*What you are asked to do*:
Please copy, with no word changed, only the run of lines that opens with the line containing "R1: 330 (MIC, VX) -> 330 (BR_R, MIC)" and closes with the last line below.

──────── Data for processing

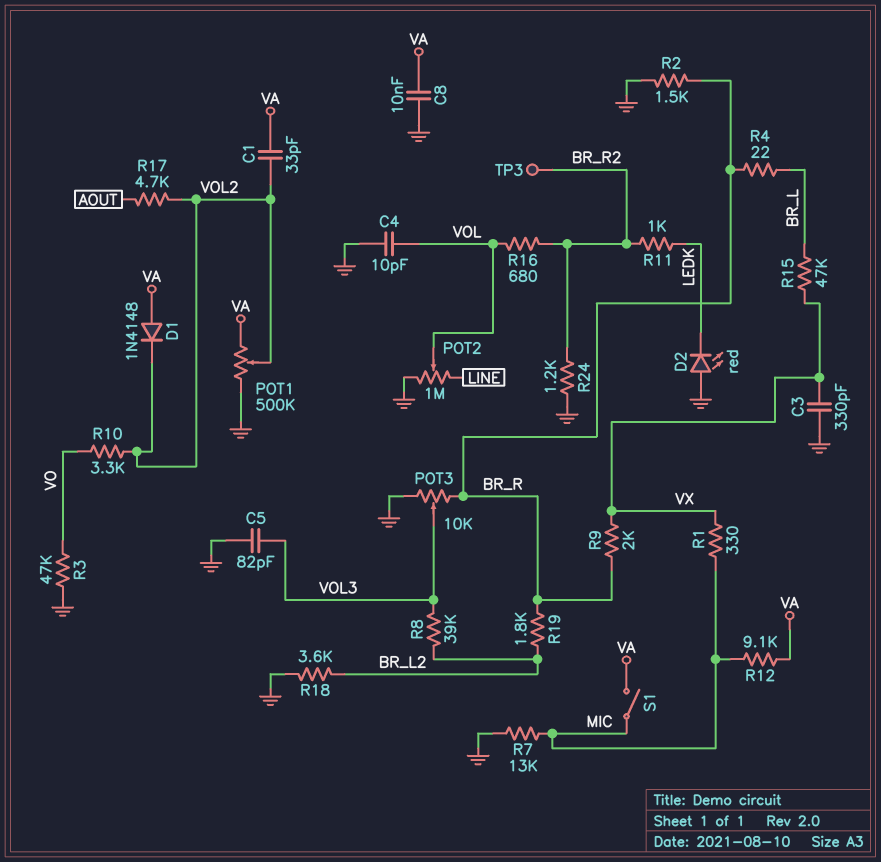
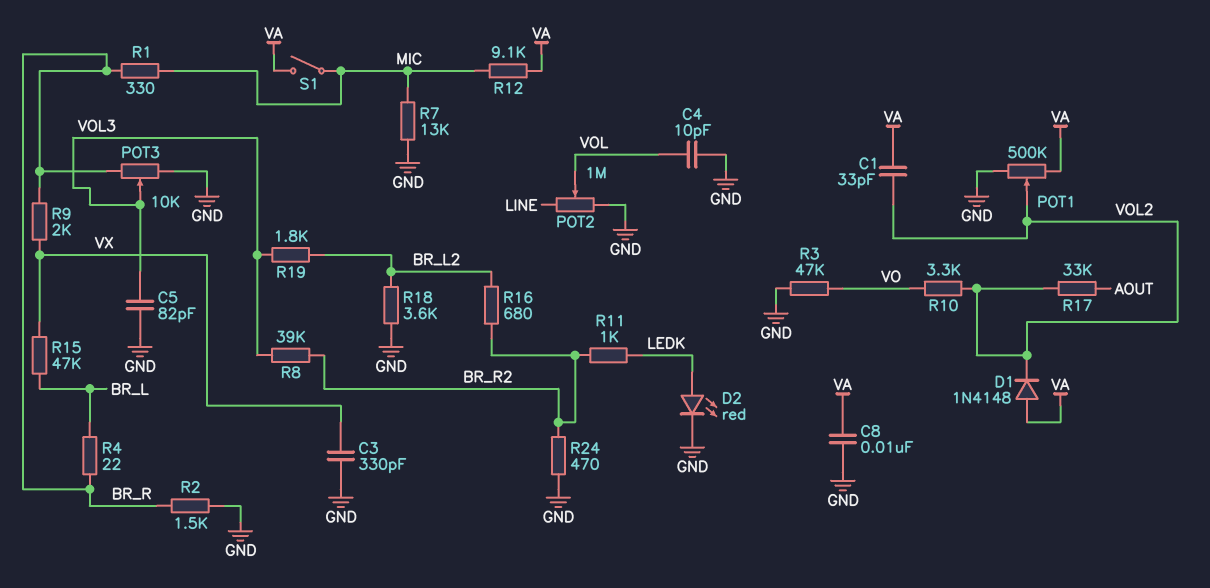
D2: LED red (A GND, K LEDK) -> LED red (A LEDK, K GND)
R1: 330 (MIC, VX) -> 330 (BR_R, MIC)
R8: 39k (BR_L2, VOL3) -> 39k (BR_R2, VOL3)
R16: 680 (BR_R2, VOL) -> 680 (BR_L2, BR_R2)
R17: 4.7k (AOUT, VOL2) -> 33k (AOUT, VOL2)
R19: 1.8k (BR_L2, BR_R) -> 1.8k (BR_L2, VOL3)
R24: 1.2k (BR_R2, GND) -> 470 (BR_R2, GND)
TP3: test point (BR_R2) -> none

────────────────

*Solution for this task*:
R1: 330 (MIC, VX) -> 330 (BR_R, MIC)
R8: 39k (BR_L2, VOL3) -> 39k (BR_R2, VOL3)
R16: 680 (BR_R2, VOL) -> 680 (BR_L2, BR_R2)
R17: 4.7k (AOUT, VOL2) -> 33k (AOUT, VOL2)
R19: 1.8k (BR_L2, BR_R) -> 1.8k (BR_L2, VOL3)
R24: 1.2k (BR_R2, GND) -> 470 (BR_R2, GND)
TP3: test point (BR_R2) -> none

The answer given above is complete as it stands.